# REQUIRED WORK:
Pictures do not belong in the copy; restate the records below word for word.
------ SUPPLIED INFORMATION
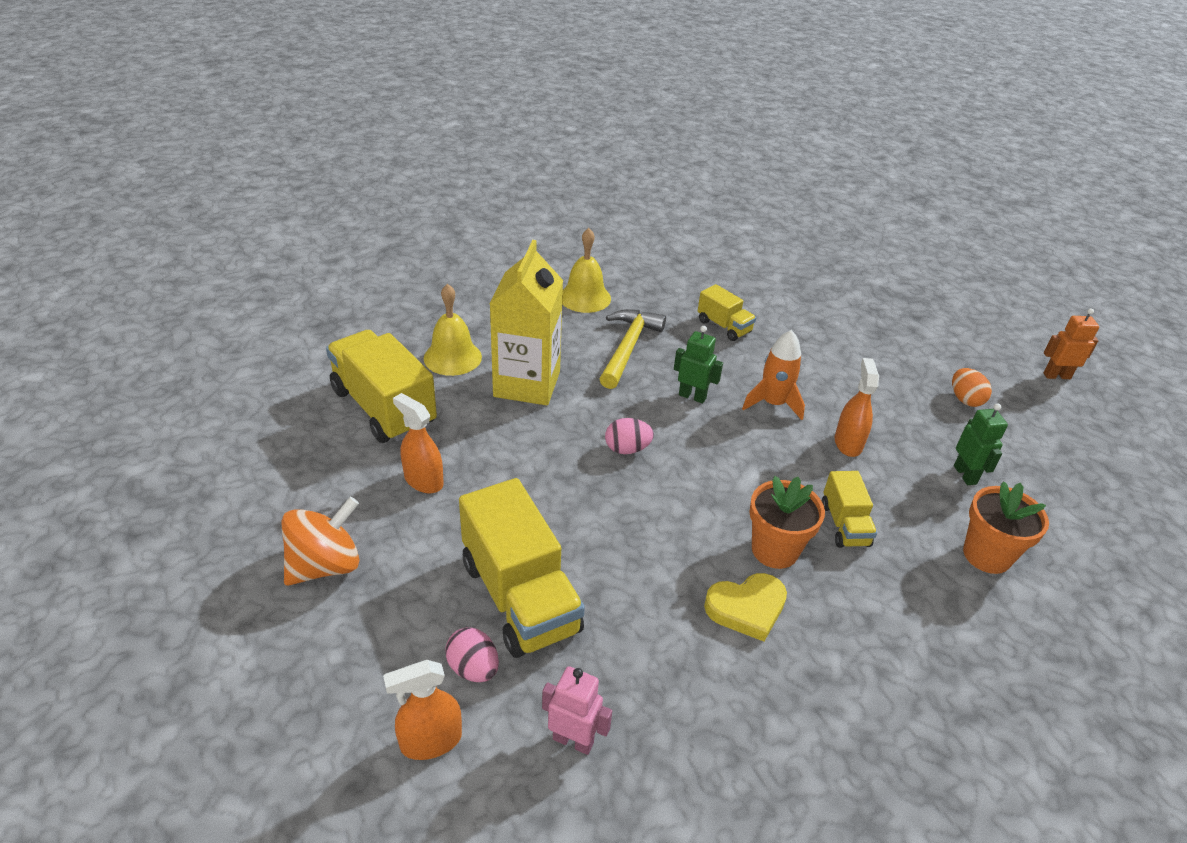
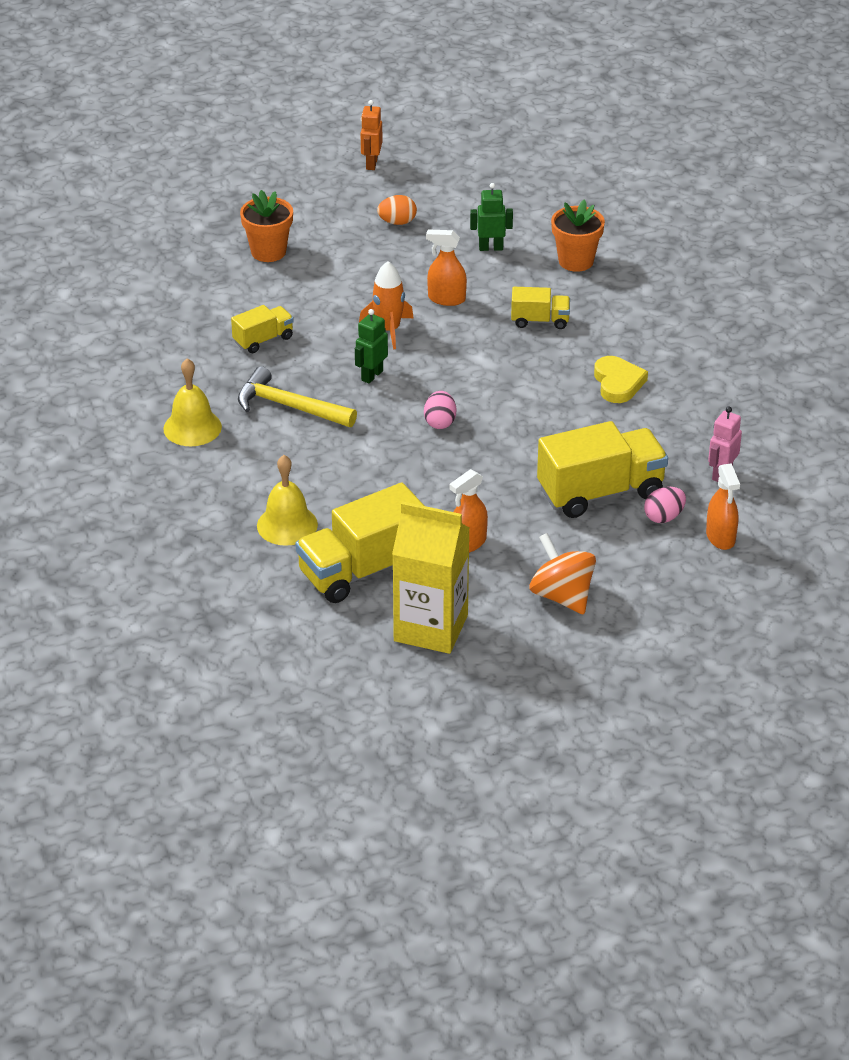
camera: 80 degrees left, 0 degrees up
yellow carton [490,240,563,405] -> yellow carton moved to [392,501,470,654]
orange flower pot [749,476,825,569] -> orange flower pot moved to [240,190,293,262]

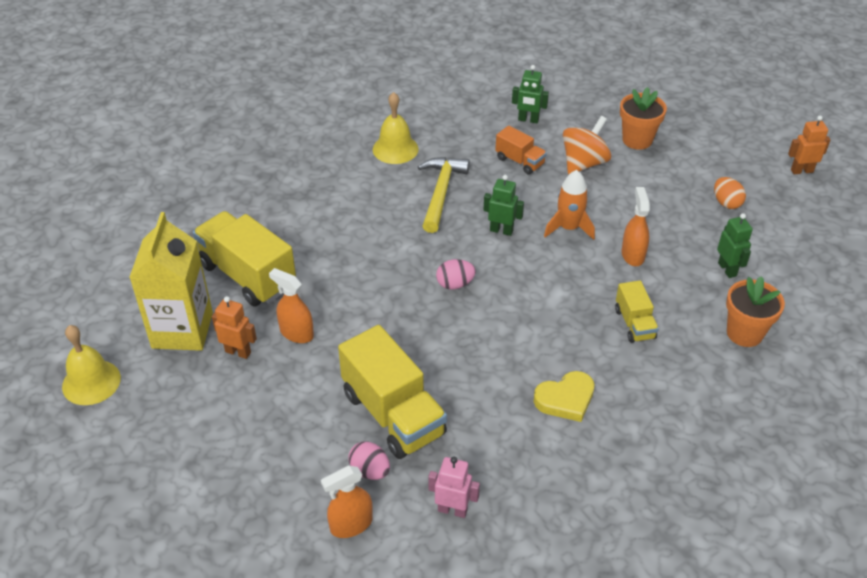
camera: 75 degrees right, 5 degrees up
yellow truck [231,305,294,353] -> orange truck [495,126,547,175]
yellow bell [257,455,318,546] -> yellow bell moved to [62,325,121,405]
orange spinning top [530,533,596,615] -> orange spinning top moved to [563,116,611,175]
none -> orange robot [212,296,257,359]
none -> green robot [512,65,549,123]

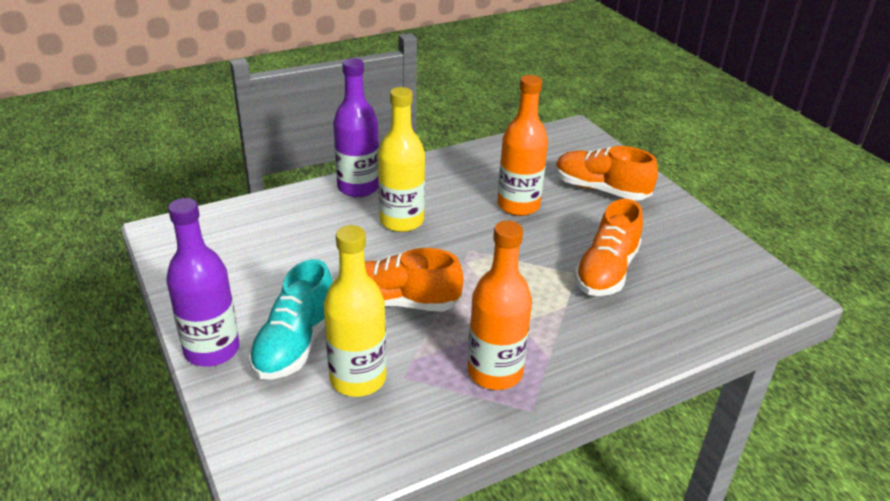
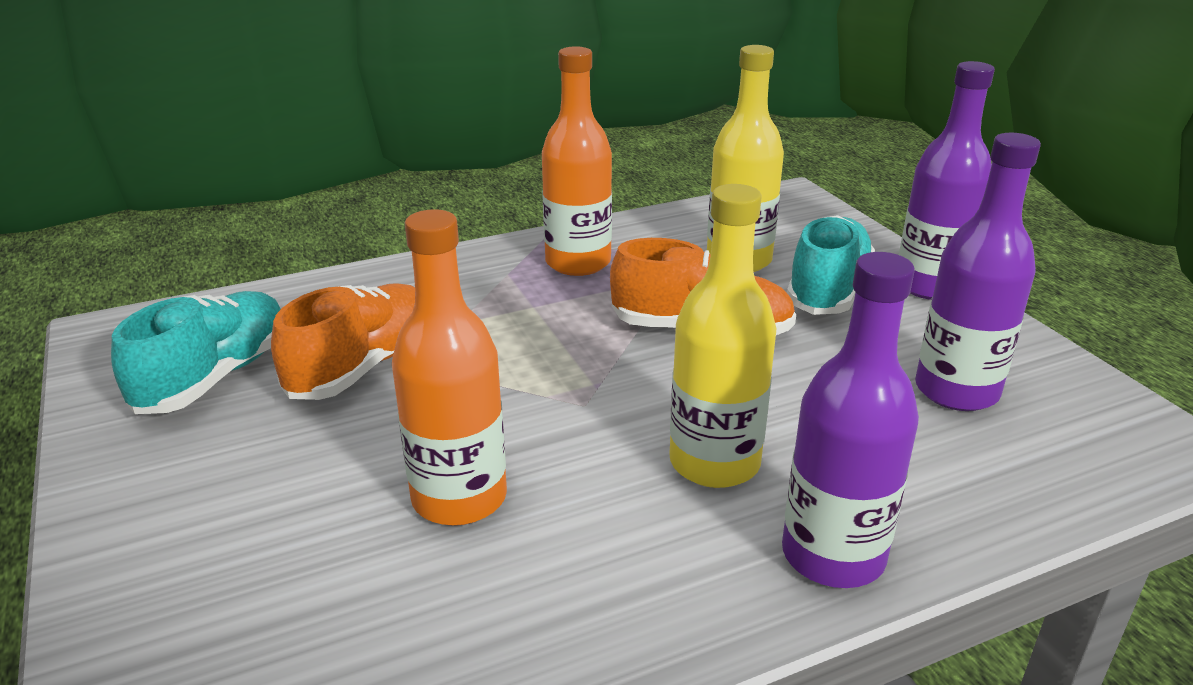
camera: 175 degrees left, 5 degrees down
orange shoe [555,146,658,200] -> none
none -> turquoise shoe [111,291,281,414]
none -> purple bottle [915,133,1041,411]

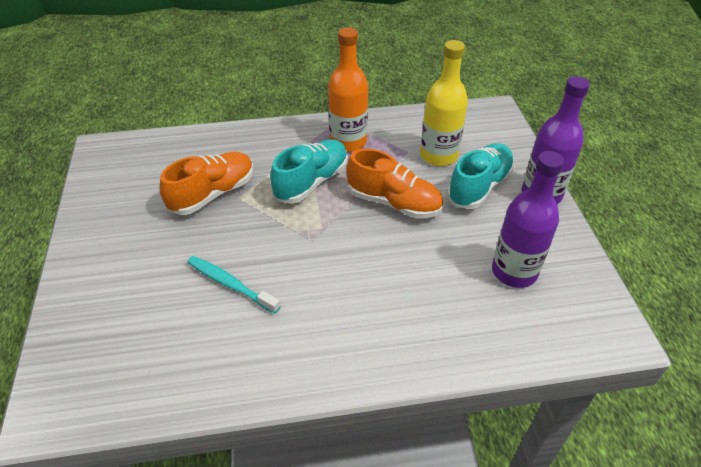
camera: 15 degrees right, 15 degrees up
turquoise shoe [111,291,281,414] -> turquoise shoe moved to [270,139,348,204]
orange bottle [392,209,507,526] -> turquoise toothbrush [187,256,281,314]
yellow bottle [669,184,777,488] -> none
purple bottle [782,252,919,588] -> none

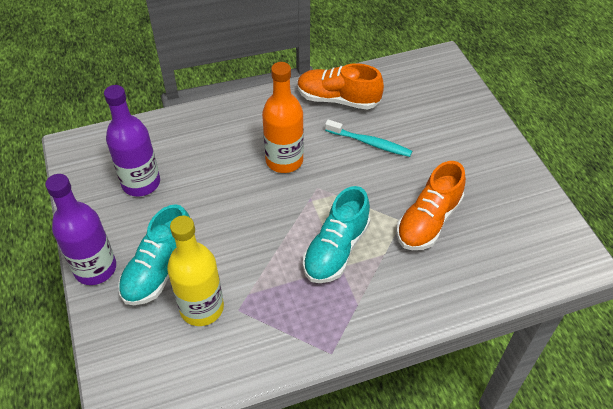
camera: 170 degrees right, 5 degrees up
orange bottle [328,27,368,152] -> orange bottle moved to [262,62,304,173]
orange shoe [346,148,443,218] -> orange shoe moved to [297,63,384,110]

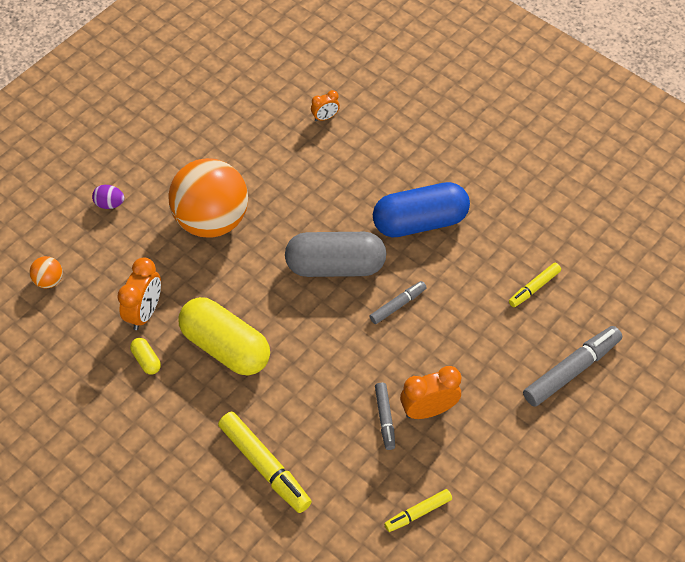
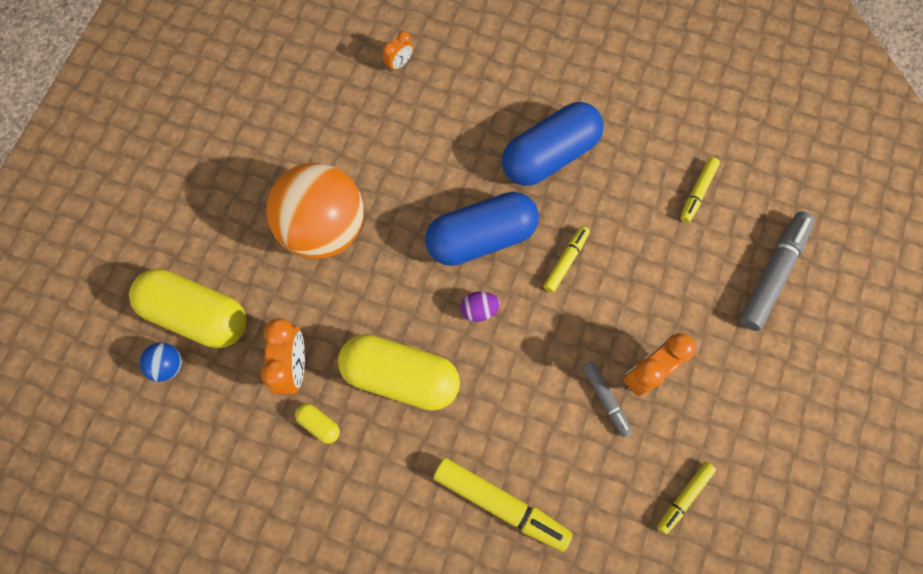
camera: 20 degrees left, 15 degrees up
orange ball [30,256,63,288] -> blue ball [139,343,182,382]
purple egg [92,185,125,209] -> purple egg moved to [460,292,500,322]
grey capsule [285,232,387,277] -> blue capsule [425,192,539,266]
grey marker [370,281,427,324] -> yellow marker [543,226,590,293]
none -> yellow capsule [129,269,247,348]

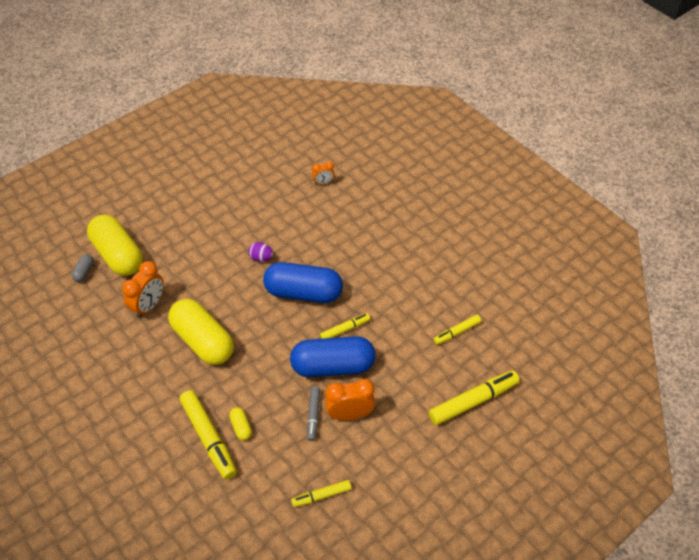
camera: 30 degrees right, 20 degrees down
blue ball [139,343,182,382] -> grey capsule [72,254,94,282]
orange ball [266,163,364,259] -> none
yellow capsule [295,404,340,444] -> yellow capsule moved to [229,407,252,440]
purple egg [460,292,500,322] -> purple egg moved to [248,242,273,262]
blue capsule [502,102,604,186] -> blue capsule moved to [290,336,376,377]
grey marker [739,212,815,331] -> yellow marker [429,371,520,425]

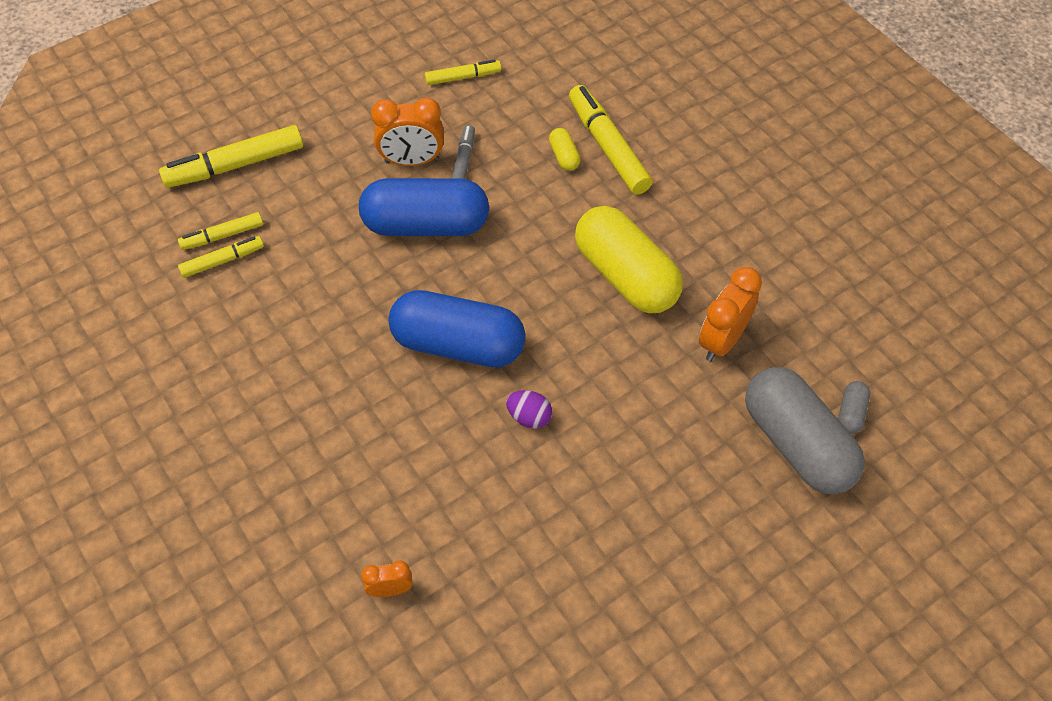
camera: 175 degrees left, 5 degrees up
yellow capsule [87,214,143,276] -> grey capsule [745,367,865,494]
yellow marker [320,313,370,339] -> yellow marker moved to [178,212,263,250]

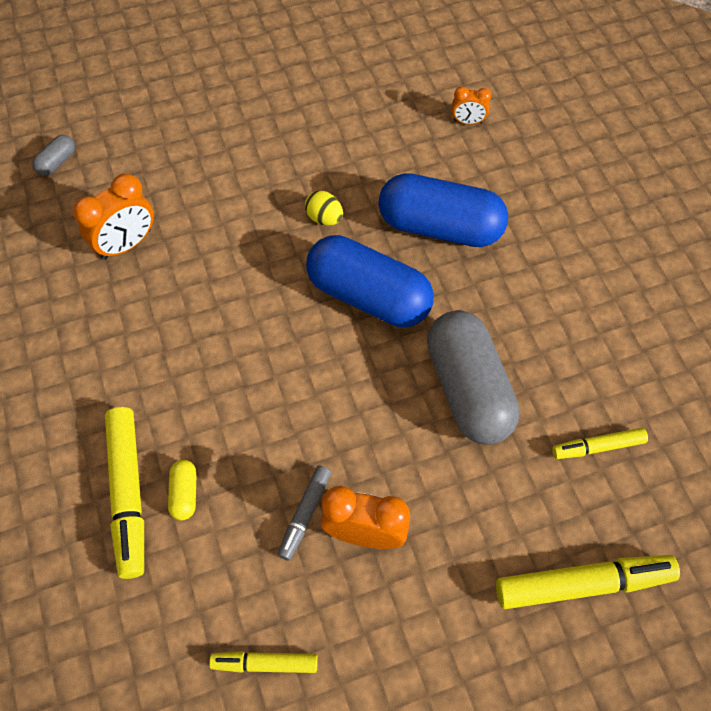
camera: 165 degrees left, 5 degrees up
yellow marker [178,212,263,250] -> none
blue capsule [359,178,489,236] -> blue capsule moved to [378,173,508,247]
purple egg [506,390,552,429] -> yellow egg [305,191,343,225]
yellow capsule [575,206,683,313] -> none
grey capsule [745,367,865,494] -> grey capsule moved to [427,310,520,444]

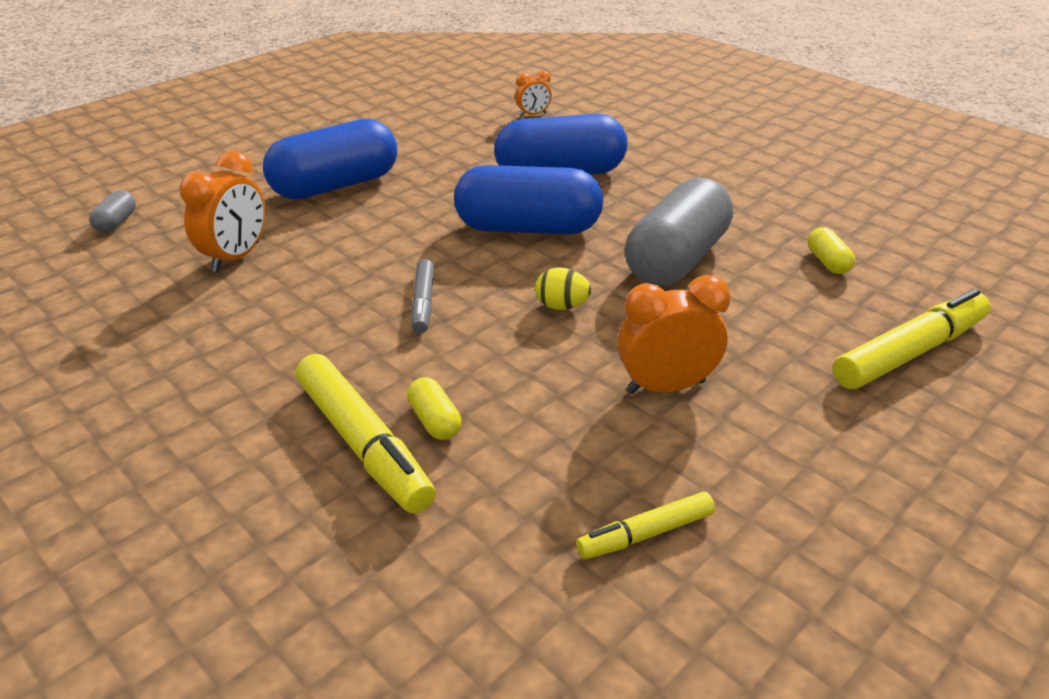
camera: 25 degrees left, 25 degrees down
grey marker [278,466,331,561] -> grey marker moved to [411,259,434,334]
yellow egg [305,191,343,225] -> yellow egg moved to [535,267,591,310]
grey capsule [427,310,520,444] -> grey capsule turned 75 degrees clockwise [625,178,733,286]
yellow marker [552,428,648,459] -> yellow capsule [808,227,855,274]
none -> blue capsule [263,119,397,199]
------------
# EXERCISE RESPONSE:
camera: 80 degrees left, 0 degrees up
yellow carton [490,240,563,405] -> yellow carton moved to [392,501,470,654]
orange flower pot [749,476,825,569] -> orange flower pot moved to [240,190,293,262]

camera: 75 degrees right, 5 degrees up
yellow truck [231,305,294,353] -> orange truck [495,126,547,175]
yellow bell [257,455,318,546] -> yellow bell moved to [62,325,121,405]
orange spinning top [530,533,596,615] -> orange spinning top moved to [563,116,611,175]
none -> orange robot [212,296,257,359]
none -> green robot [512,65,549,123]

camera: 175 degrees left, 5 degrees down
orange shoe [555,146,658,200] -> none
none -> turquoise shoe [111,291,281,414]
none -> purple bottle [915,133,1041,411]

camera: 15 degrees right, 15 degrees up
turquoise shoe [111,291,281,414] -> turquoise shoe moved to [270,139,348,204]
orange bottle [392,209,507,526] -> turquoise toothbrush [187,256,281,314]
yellow bottle [669,184,777,488] -> none
purple bottle [782,252,919,588] -> none

camera: 170 degrees right, 5 degrees up
orange bottle [328,27,368,152] -> orange bottle moved to [262,62,304,173]
orange shoe [346,148,443,218] -> orange shoe moved to [297,63,384,110]

camera: 20 degrees left, 15 degrees up
orange ball [30,256,63,288] -> blue ball [139,343,182,382]
purple egg [92,185,125,209] -> purple egg moved to [460,292,500,322]
grey capsule [285,232,387,277] -> blue capsule [425,192,539,266]
grey marker [370,281,427,324] -> yellow marker [543,226,590,293]
none -> yellow capsule [129,269,247,348]

camera: 30 degrees right, 20 degrees down
blue ball [139,343,182,382] -> grey capsule [72,254,94,282]
orange ball [266,163,364,259] -> none
yellow capsule [295,404,340,444] -> yellow capsule moved to [229,407,252,440]
purple egg [460,292,500,322] -> purple egg moved to [248,242,273,262]
blue capsule [502,102,604,186] -> blue capsule moved to [290,336,376,377]
grey marker [739,212,815,331] -> yellow marker [429,371,520,425]

camera: 175 degrees left, 5 degrees up
yellow capsule [87,214,143,276] -> grey capsule [745,367,865,494]
yellow marker [320,313,370,339] -> yellow marker moved to [178,212,263,250]

camera: 165 degrees left, 5 degrees up
yellow marker [178,212,263,250] -> none
blue capsule [359,178,489,236] -> blue capsule moved to [378,173,508,247]
purple egg [506,390,552,429] -> yellow egg [305,191,343,225]
yellow capsule [575,206,683,313] -> none
grey capsule [745,367,865,494] -> grey capsule moved to [427,310,520,444]

camera: 25 degrees left, 25 degrees down
grey marker [278,466,331,561] -> grey marker moved to [411,259,434,334]
yellow egg [305,191,343,225] -> yellow egg moved to [535,267,591,310]
grey capsule [427,310,520,444] -> grey capsule turned 75 degrees clockwise [625,178,733,286]
yellow marker [552,428,648,459] -> yellow capsule [808,227,855,274]
none -> blue capsule [263,119,397,199]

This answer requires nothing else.